SUPPLIED DATA:
BEGIN
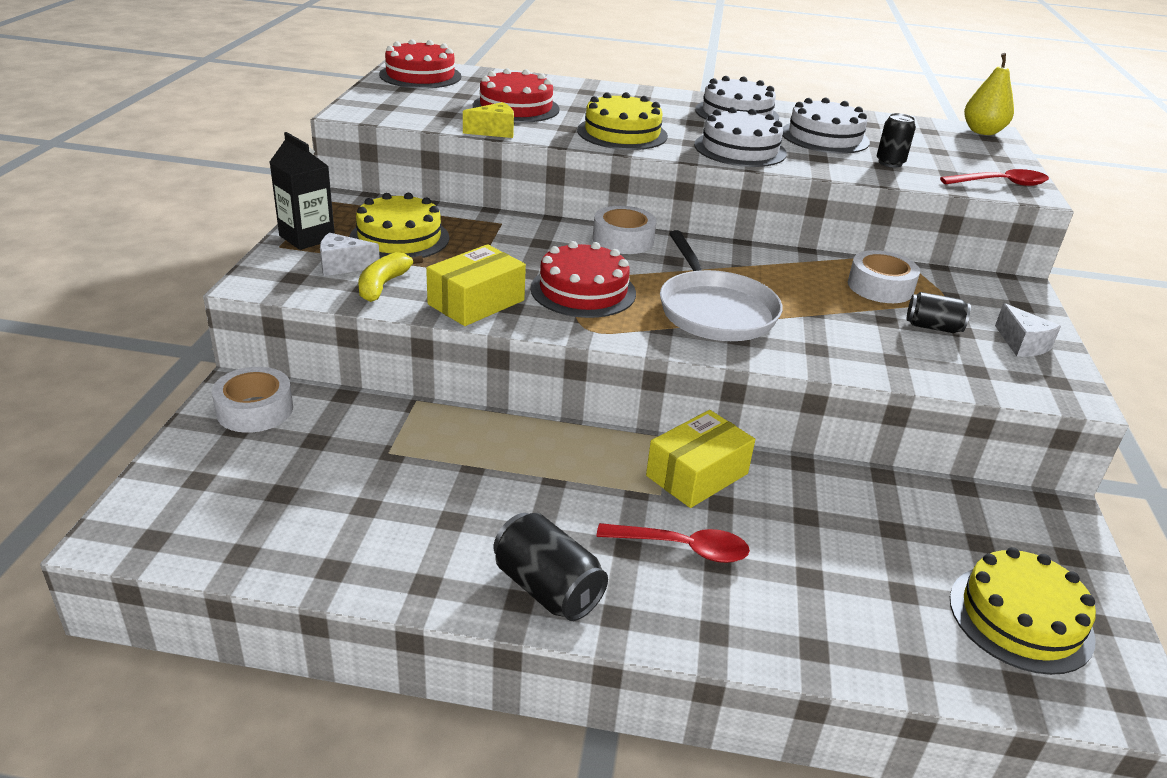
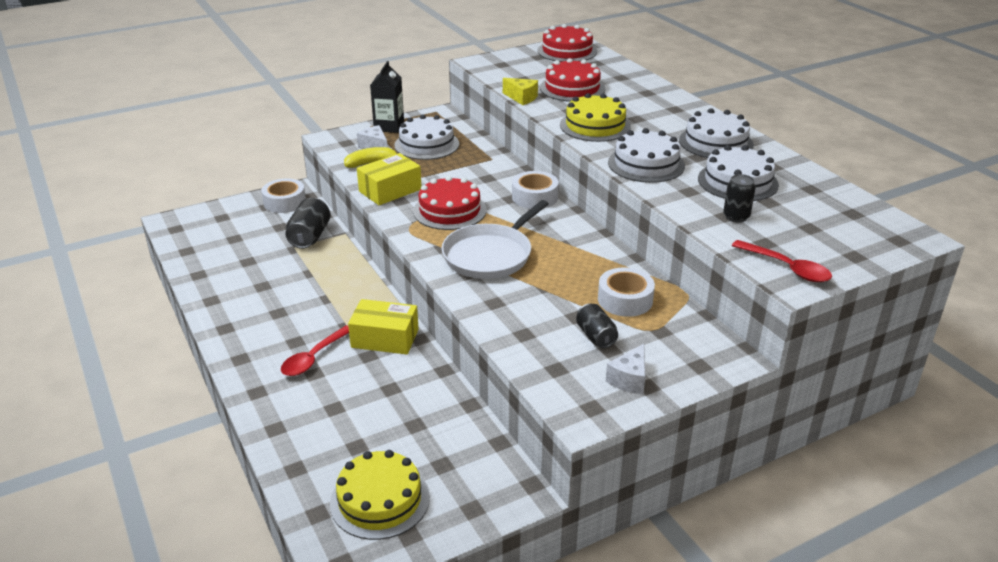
camera: 55 degrees right, 0 degrees up
yellow cake [349,193,449,258] -> white cake [394,115,459,160]
yellow box [426,244,526,326] -> yellow box turned 45 degrees counterclockwise [357,153,421,205]
black can [494,513,608,621] -> black can moved to [285,198,331,249]
red spoon [597,523,750,563] -> red spoon turned 60 degrees clockwise [281,325,349,376]
yellow pear [964,53,1014,135] -> none

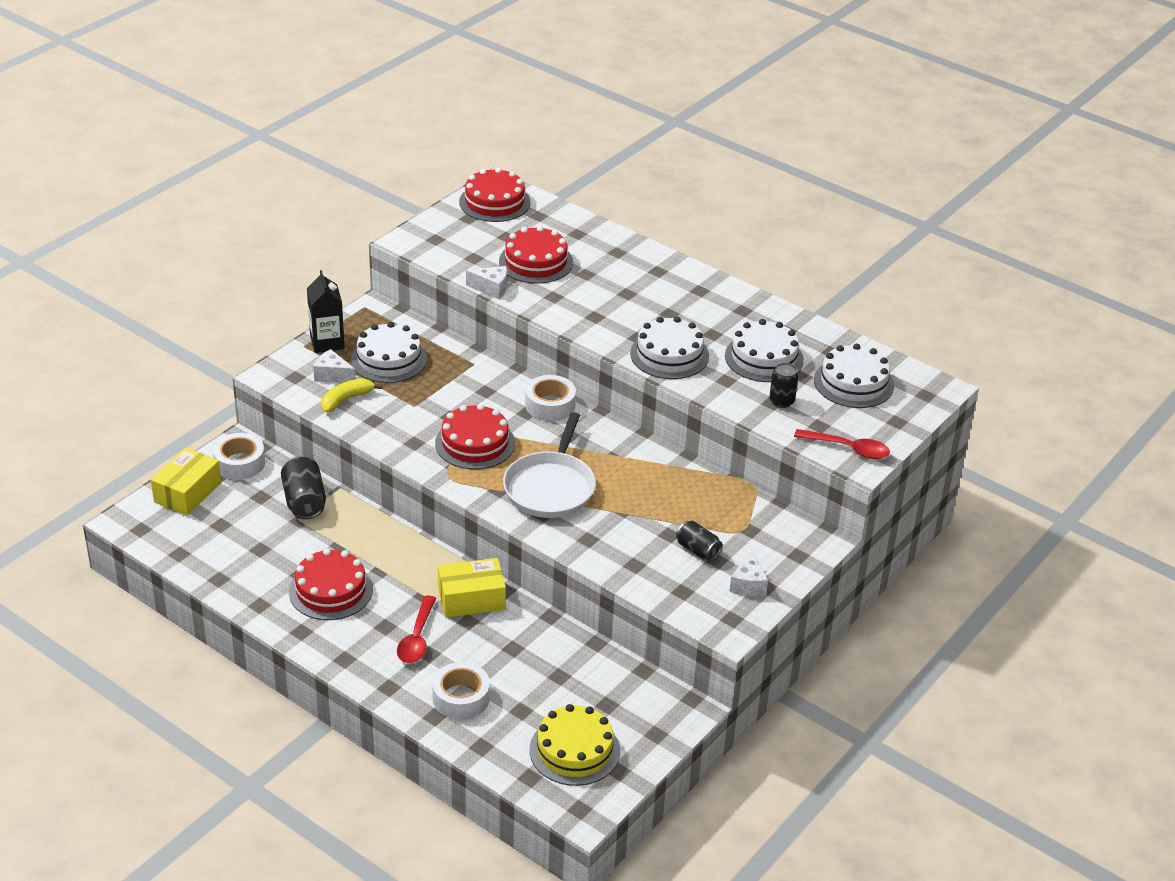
camera: 25 degrees left, 5 degrees up
yellow box [357,153,421,205] -> yellow box moved to [151,448,221,515]
yellow cheese [503,78,538,105] -> white cheese [466,266,507,299]
yellow cake [560,93,631,142] -> none
white tape [598,267,655,317] -> white tape moved to [432,662,490,719]
white cake [679,108,754,158] -> white cake moved to [814,343,894,408]
none -> red cake [289,548,373,620]

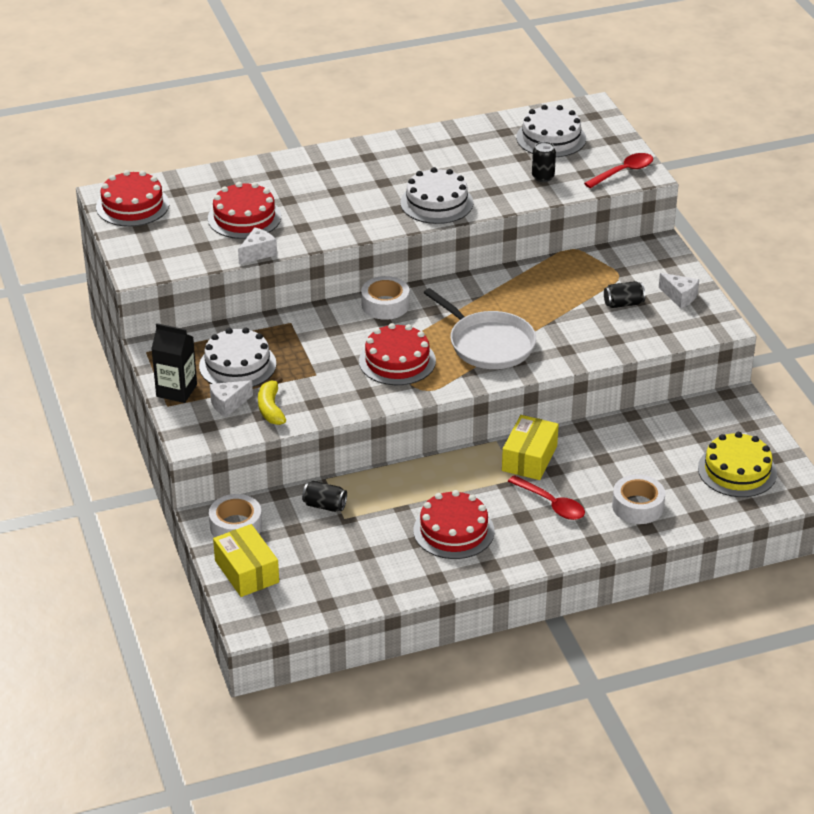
camera: 55 degrees left, 0 degrees up
black can [281,456,326,519] -> black can [302,481,347,512], size x0.65
white cake [725,319,804,382] -> none

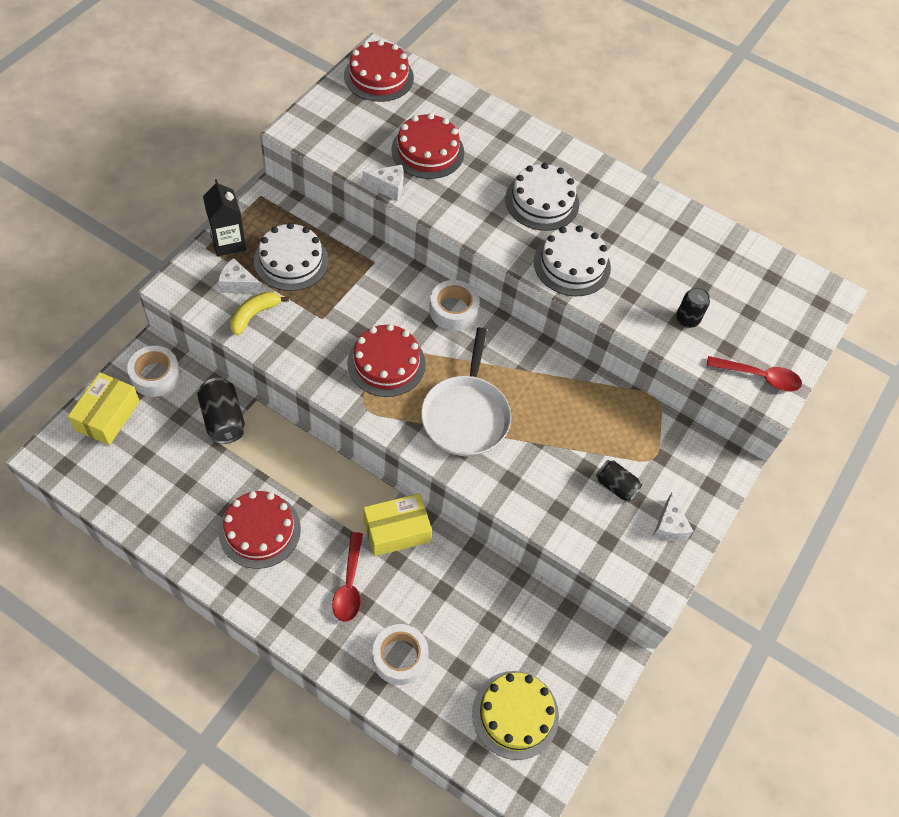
camera: 45 degrees right, 20 degrees up
black can [302,481,347,512] -> black can [197,378,245,444], size x1.53
white cake [516,105,586,157] -> white cake moved to [505,163,579,231]

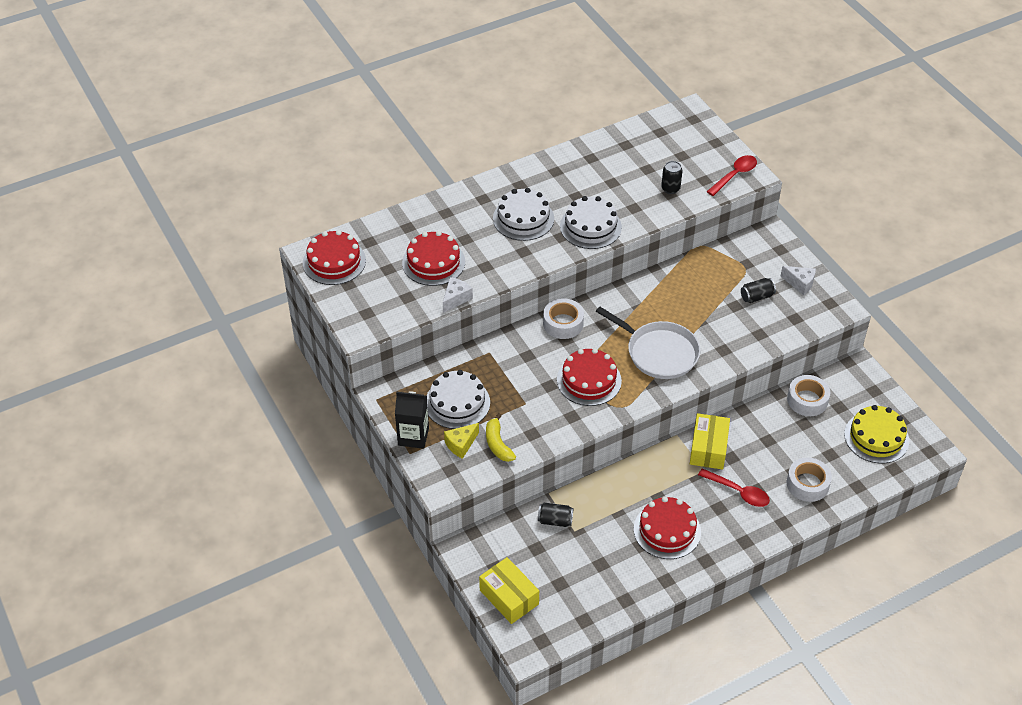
camera: 55 degrees left, 10 degrees down
white tape [127,346,181,397] -> white tape moved to [787,375,830,416]
black can [197,378,245,444] -> black can [538,503,573,527], size x0.65
white cheese [218,258,262,293] -> yellow cheese [444,423,479,459]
END
REQUIREMENT: Excluding pictures, print all lines above exactly.

TASK OUTPUT:
camera: 55 degrees right, 0 degrees up
yellow cake [349,193,449,258] -> white cake [394,115,459,160]
yellow box [426,244,526,326] -> yellow box turned 45 degrees counterclockwise [357,153,421,205]
black can [494,513,608,621] -> black can moved to [285,198,331,249]
red spoon [597,523,750,563] -> red spoon turned 60 degrees clockwise [281,325,349,376]
yellow pear [964,53,1014,135] -> none

camera: 25 degrees left, 5 degrees up
yellow box [357,153,421,205] -> yellow box moved to [151,448,221,515]
yellow cheese [503,78,538,105] -> white cheese [466,266,507,299]
yellow cake [560,93,631,142] -> none
white tape [598,267,655,317] -> white tape moved to [432,662,490,719]
white cake [679,108,754,158] -> white cake moved to [814,343,894,408]
none -> red cake [289,548,373,620]

camera: 55 degrees left, 0 degrees up
black can [281,456,326,519] -> black can [302,481,347,512], size x0.65
white cake [725,319,804,382] -> none

camera: 45 degrees right, 20 degrees up
black can [302,481,347,512] -> black can [197,378,245,444], size x1.53
white cake [516,105,586,157] -> white cake moved to [505,163,579,231]

camera: 55 degrees left, 10 degrees down
white tape [127,346,181,397] -> white tape moved to [787,375,830,416]
black can [197,378,245,444] -> black can [538,503,573,527], size x0.65
white cheese [218,258,262,293] -> yellow cheese [444,423,479,459]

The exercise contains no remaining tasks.